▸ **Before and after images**
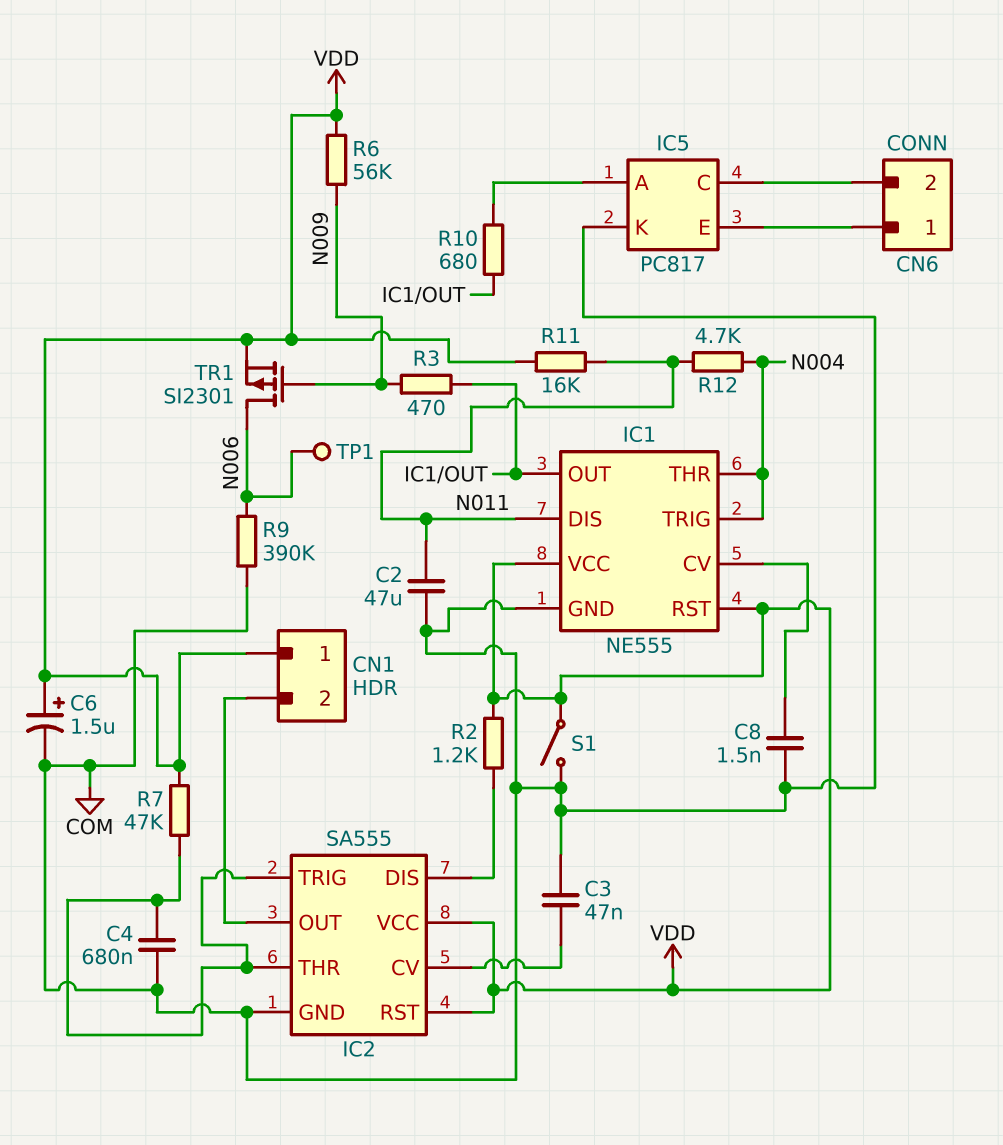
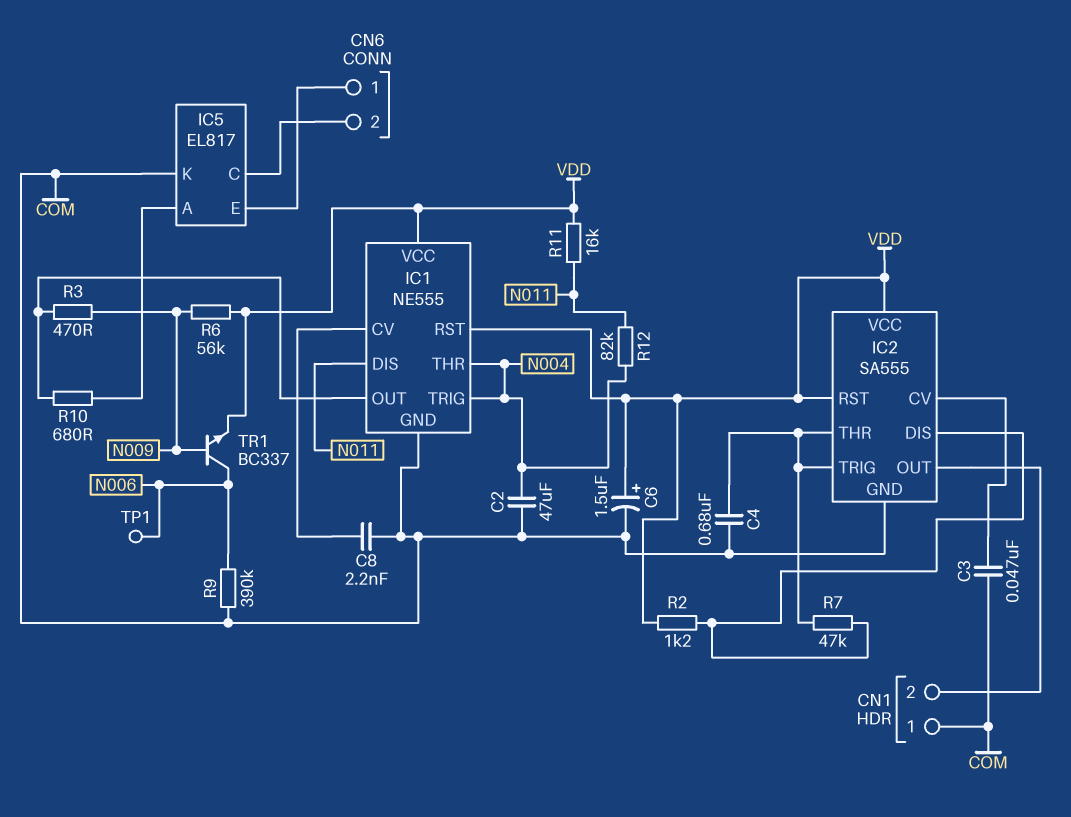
C2: 47uF (COM, N011) -> 47uF (COM, N004)
C8: 1.5nF (COM, IC1/CV) -> 2.2nF (COM, IC1/CV)
CN1 pin 1: VDD -> COM
IC5: PC817 -> EL817
R7: 47k (IC2/THR, VDD) -> 47k (IC2/DIS, IC2/THR)
R12: 4.7k (N004, N011) -> 82k (N004, N011)
S1: switch (COM, VDD) -> none
TR1: PMOS SI2301 (G N009, D N006, S VDD) -> NPN BC337 (B N009, C N006, E VDD)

▸ **How to complete this task**
The records above need to be given again exactly. Omit the pictures.

▸ **Exercise result**
C2: 47uF (COM, N011) -> 47uF (COM, N004)
C8: 1.5nF (COM, IC1/CV) -> 2.2nF (COM, IC1/CV)
CN1 pin 1: VDD -> COM
IC5: PC817 -> EL817
R7: 47k (IC2/THR, VDD) -> 47k (IC2/DIS, IC2/THR)
R12: 4.7k (N004, N011) -> 82k (N004, N011)
S1: switch (COM, VDD) -> none
TR1: PMOS SI2301 (G N009, D N006, S VDD) -> NPN BC337 (B N009, C N006, E VDD)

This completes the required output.